__REQUIRED WORK__
Reproduce each line of the entries that carries "yellow".

(Dataset records)
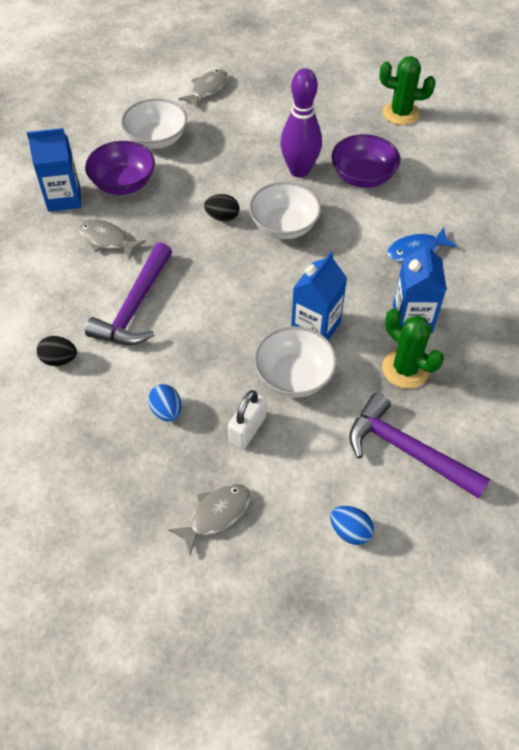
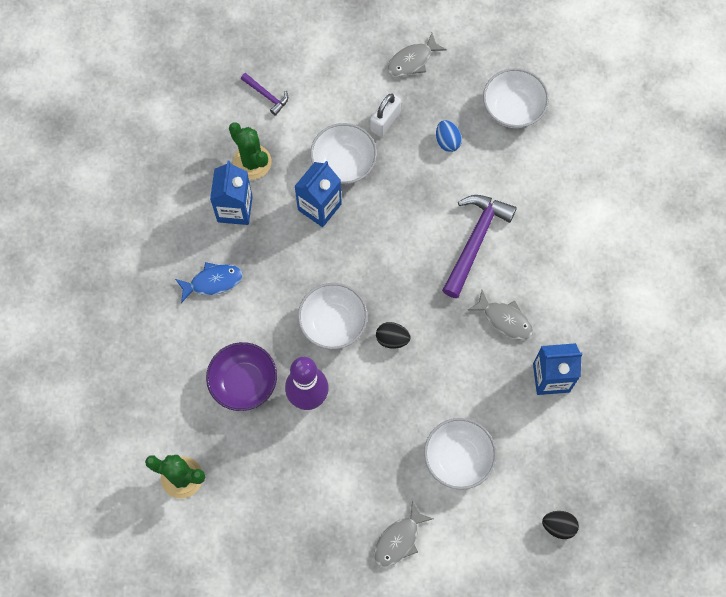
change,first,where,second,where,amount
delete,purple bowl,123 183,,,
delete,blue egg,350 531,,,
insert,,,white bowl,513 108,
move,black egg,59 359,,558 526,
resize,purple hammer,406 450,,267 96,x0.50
==
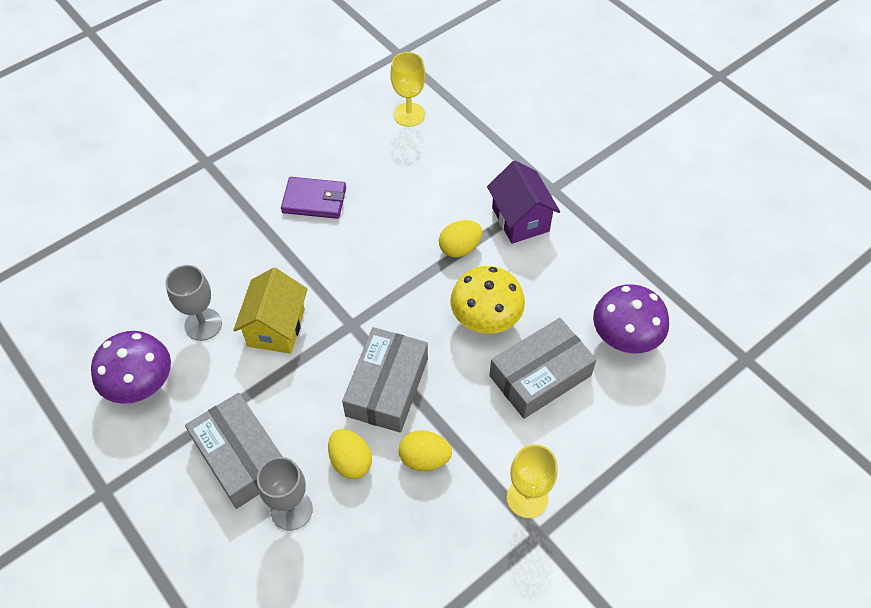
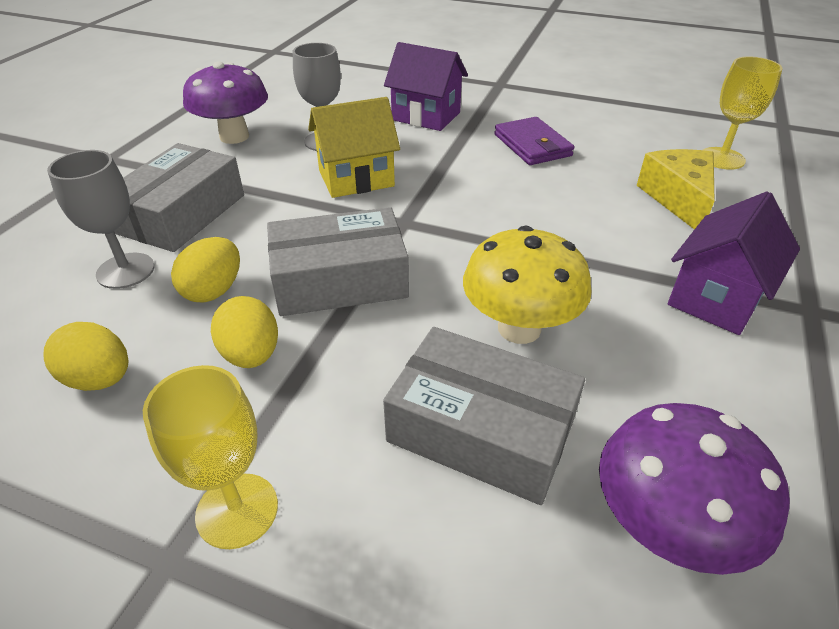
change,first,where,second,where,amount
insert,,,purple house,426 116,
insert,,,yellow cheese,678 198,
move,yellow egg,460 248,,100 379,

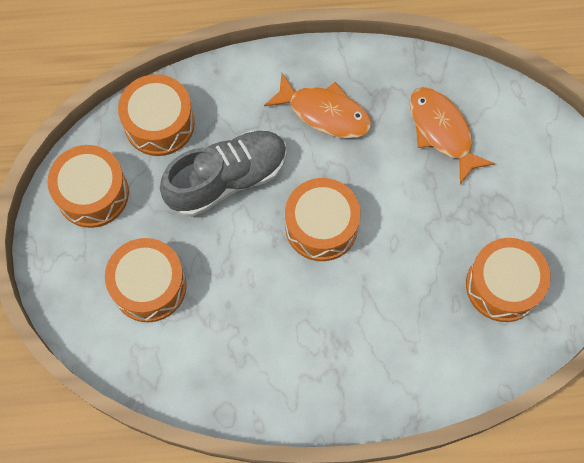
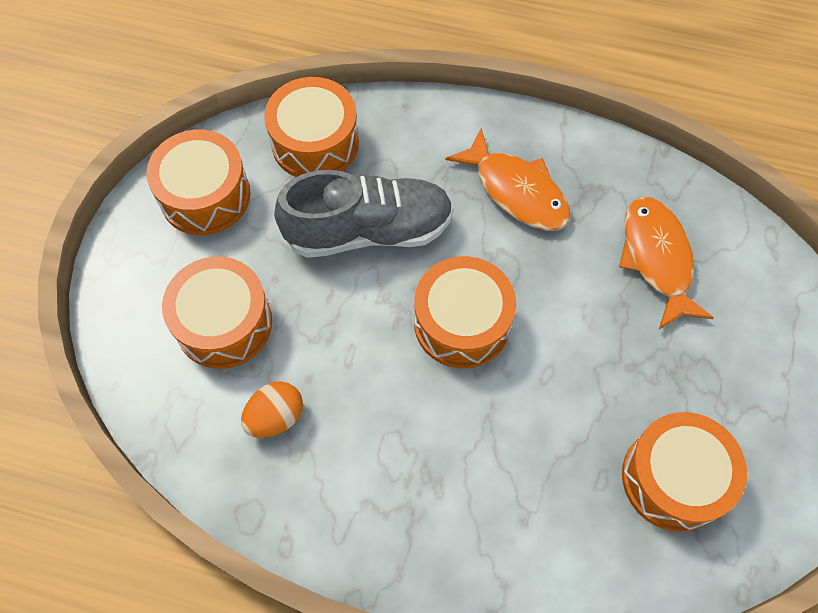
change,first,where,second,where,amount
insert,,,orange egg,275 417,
---
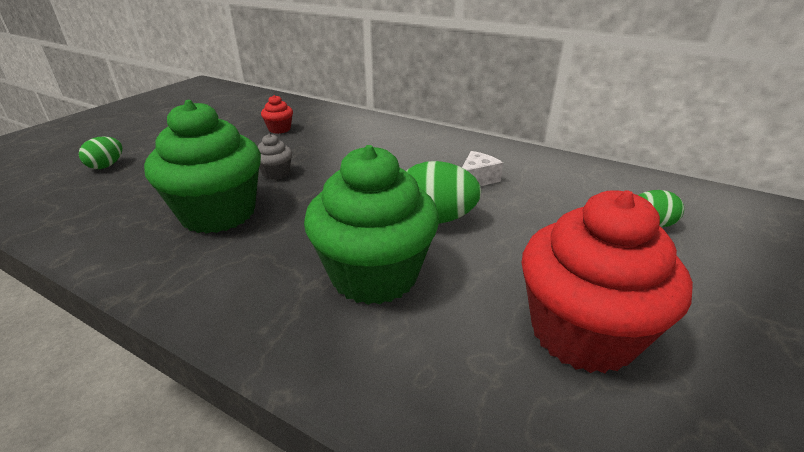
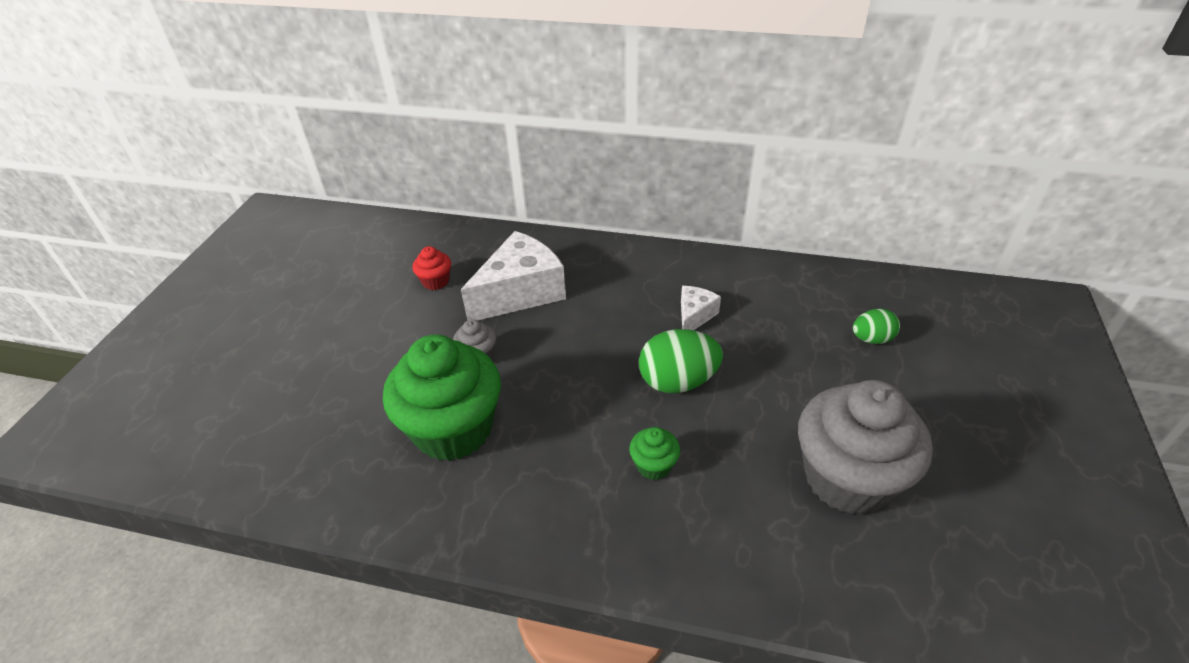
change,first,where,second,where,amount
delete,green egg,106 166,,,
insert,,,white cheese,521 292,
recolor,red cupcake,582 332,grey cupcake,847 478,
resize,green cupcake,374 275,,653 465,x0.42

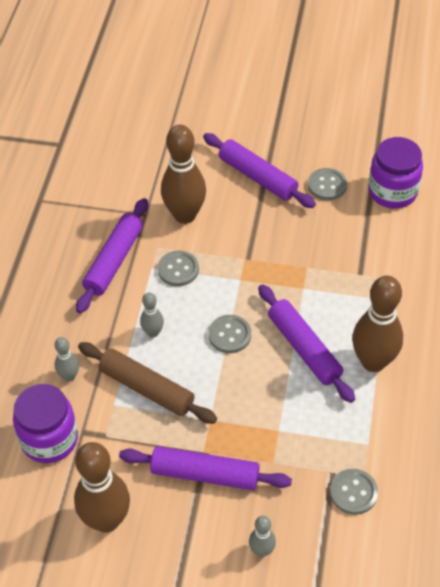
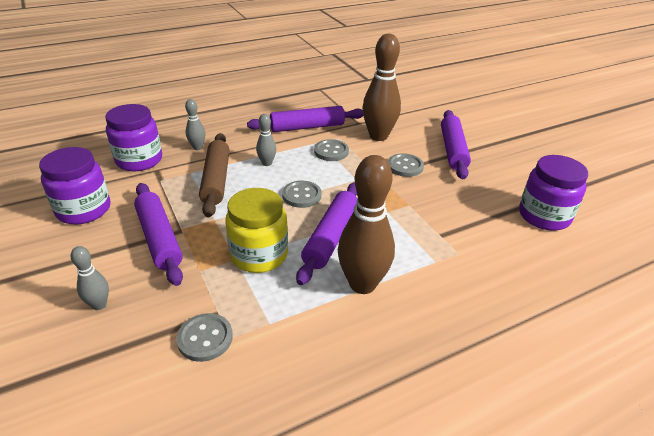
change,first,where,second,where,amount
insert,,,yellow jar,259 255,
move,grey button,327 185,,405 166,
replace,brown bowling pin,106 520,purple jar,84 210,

__WRITTEN REPLY__
insert,,,yellow cheese,678 198,
move,yellow egg,460 248,,100 379,
insert,,,yellow jar,259 255,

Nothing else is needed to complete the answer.